◆ Instructions to follow: Once the pictures are set aside, output all the records exactly.
[Data extract — start]
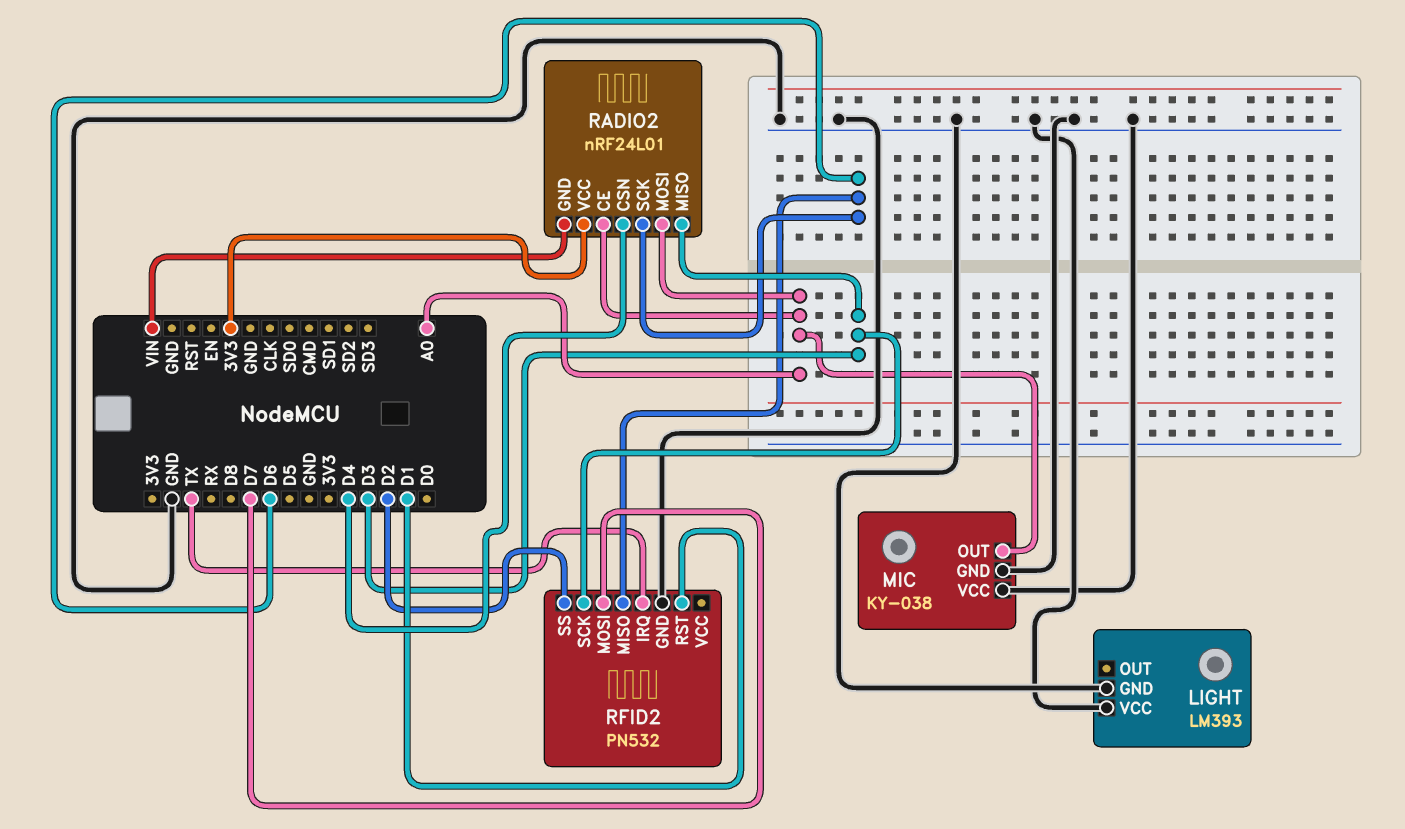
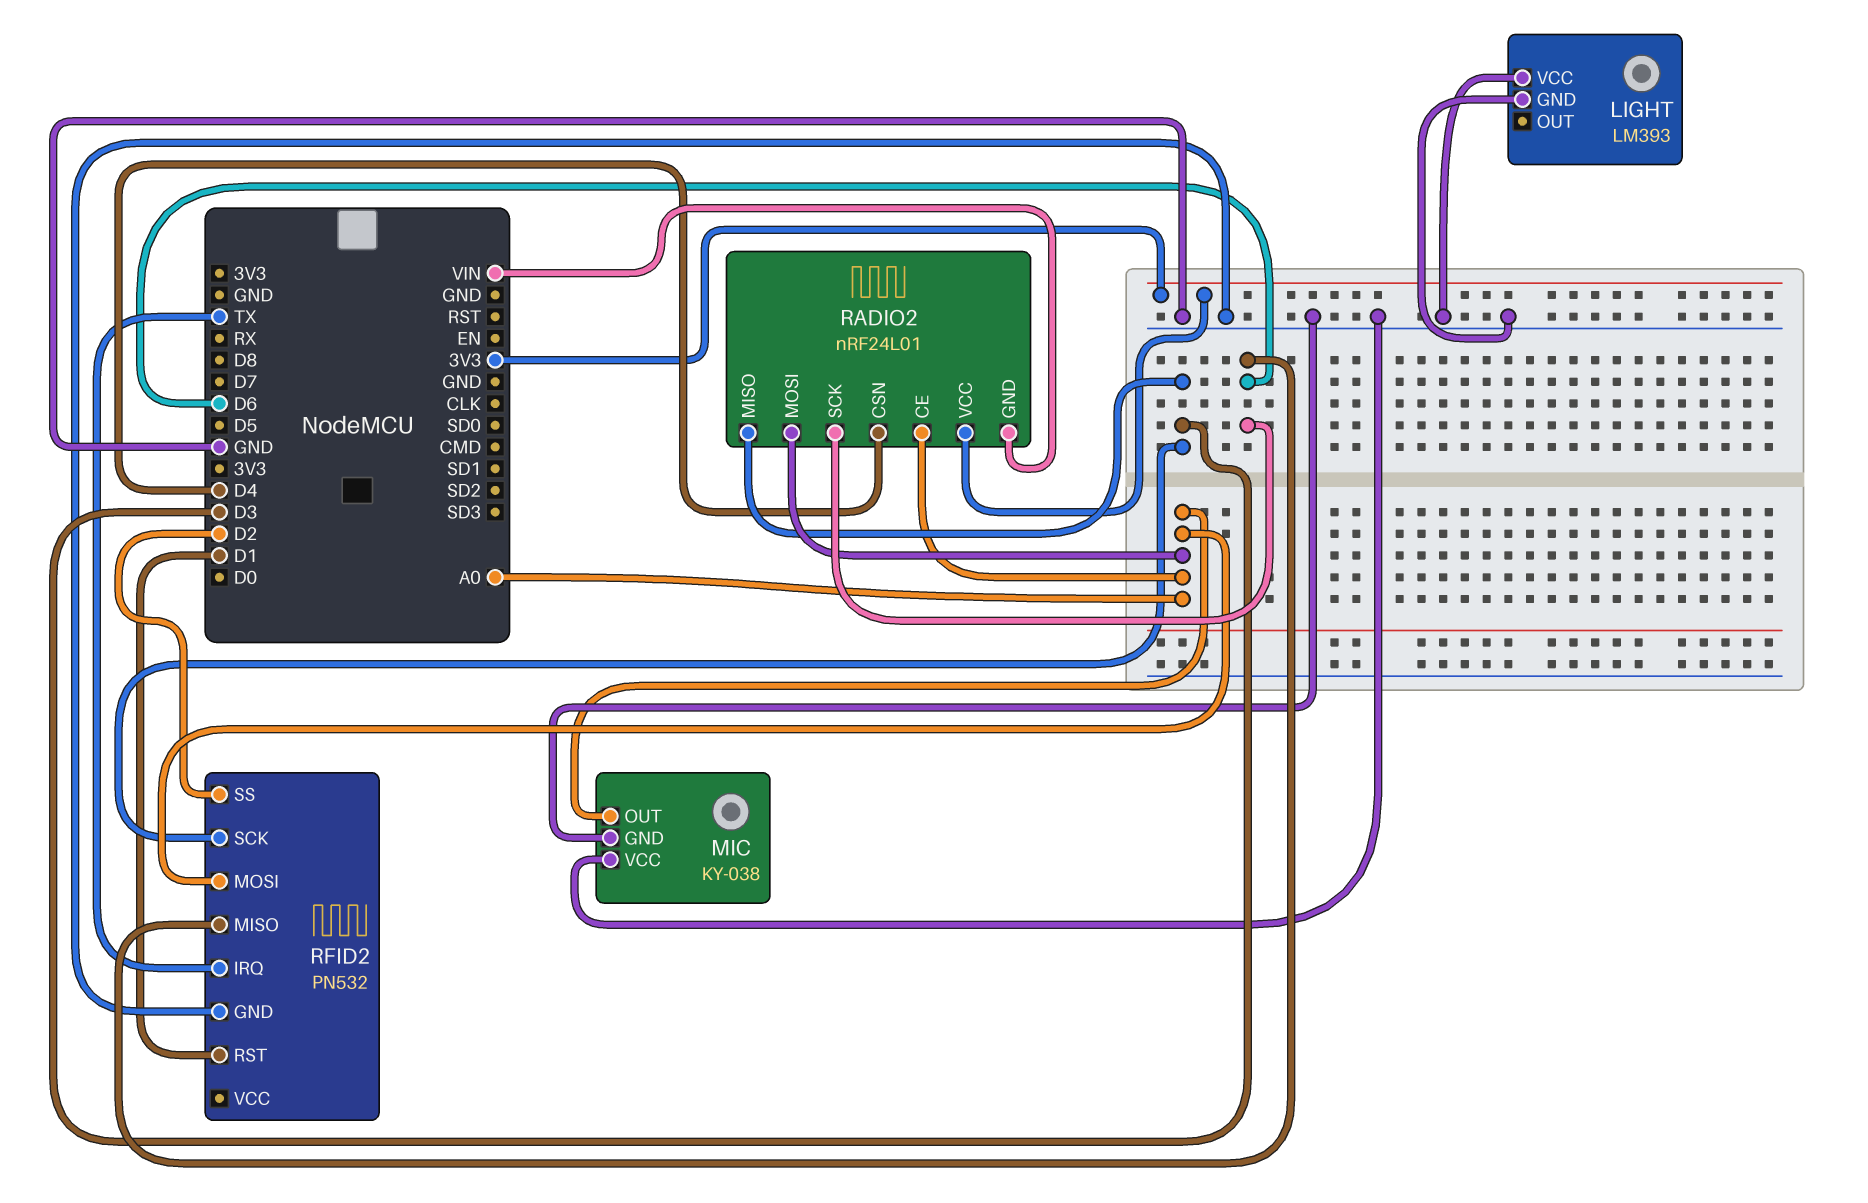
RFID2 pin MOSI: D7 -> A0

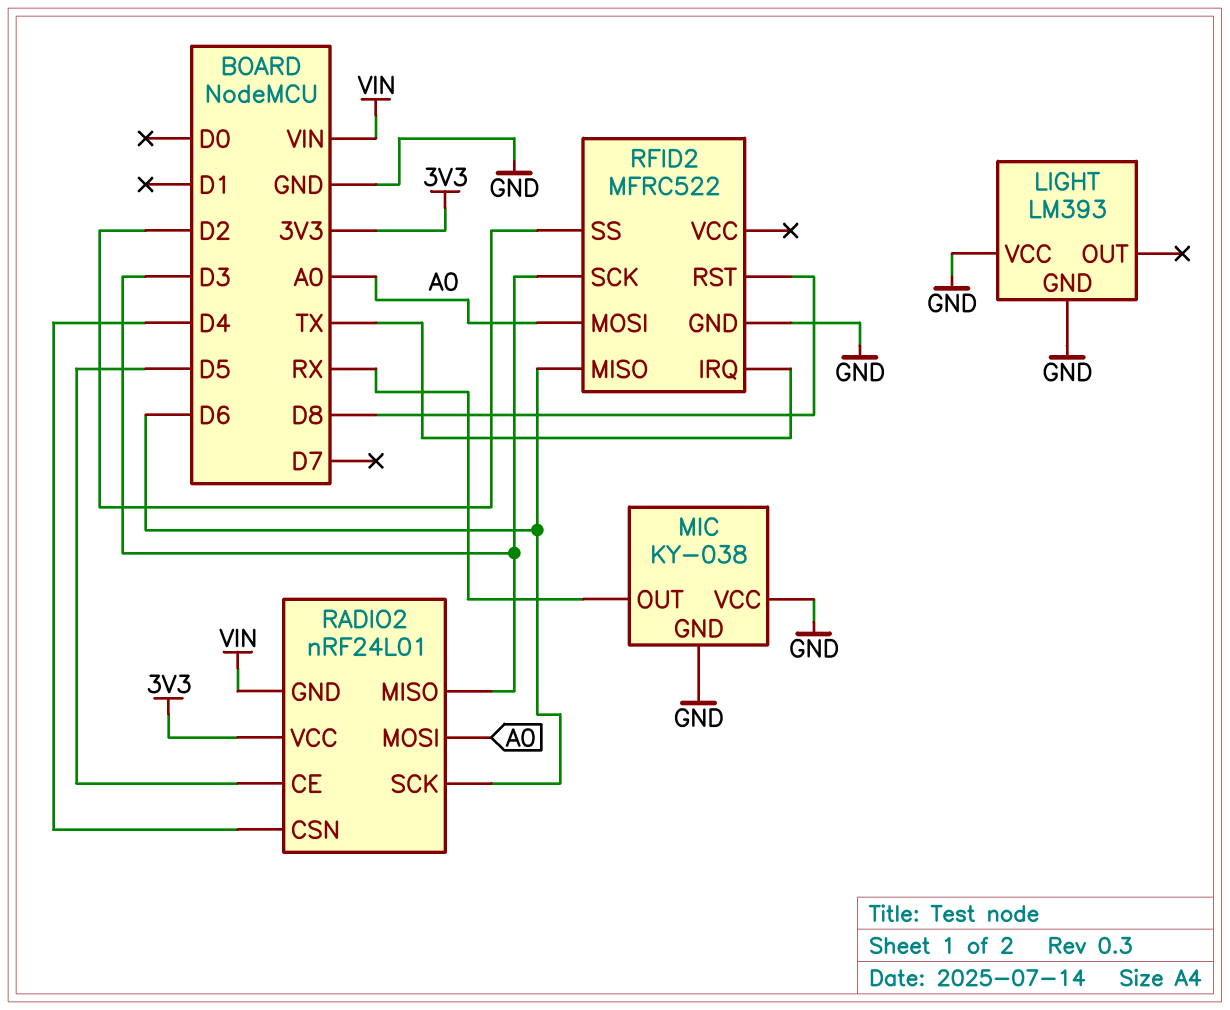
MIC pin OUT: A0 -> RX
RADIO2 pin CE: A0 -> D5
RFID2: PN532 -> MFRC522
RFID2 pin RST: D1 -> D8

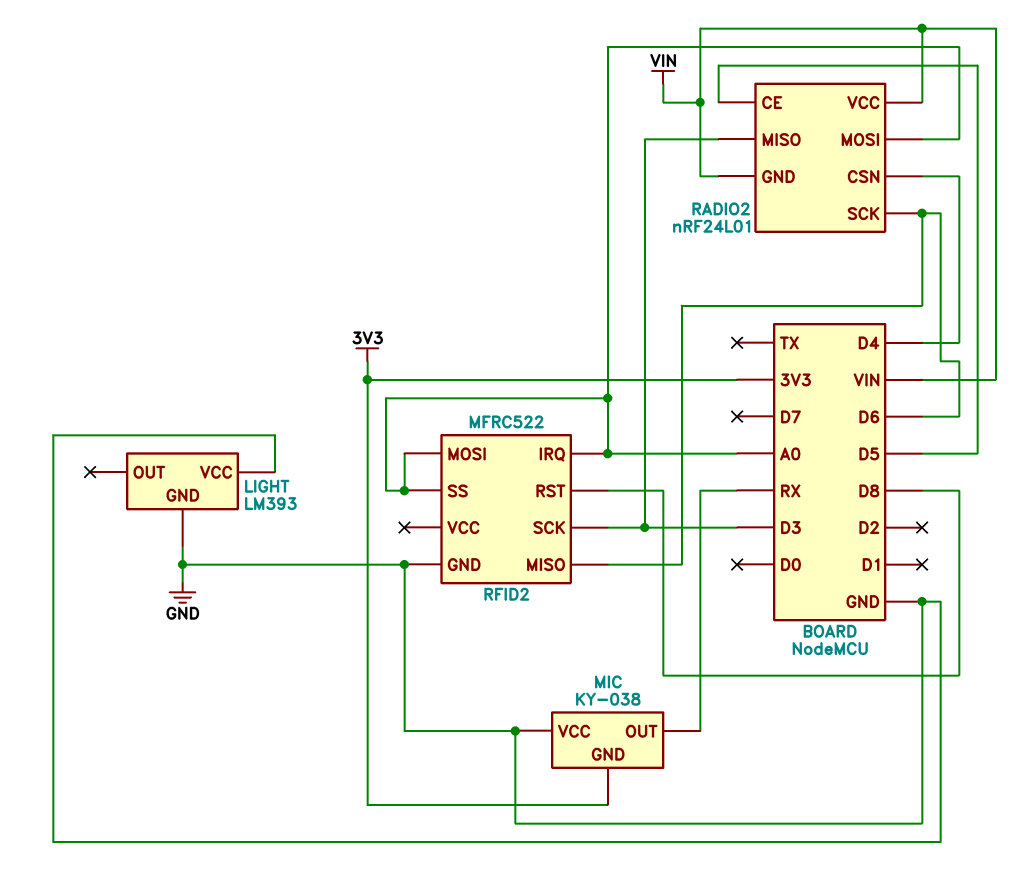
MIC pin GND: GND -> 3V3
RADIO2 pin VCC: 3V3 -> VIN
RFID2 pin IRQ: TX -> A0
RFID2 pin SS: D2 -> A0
[Data extract — finish]
◆ Response to this exercise:
RFID2 pin MOSI: D7 -> A0

MIC pin OUT: A0 -> RX
RADIO2 pin CE: A0 -> D5
RFID2: PN532 -> MFRC522
RFID2 pin RST: D1 -> D8

MIC pin GND: GND -> 3V3
RADIO2 pin VCC: 3V3 -> VIN
RFID2 pin IRQ: TX -> A0
RFID2 pin SS: D2 -> A0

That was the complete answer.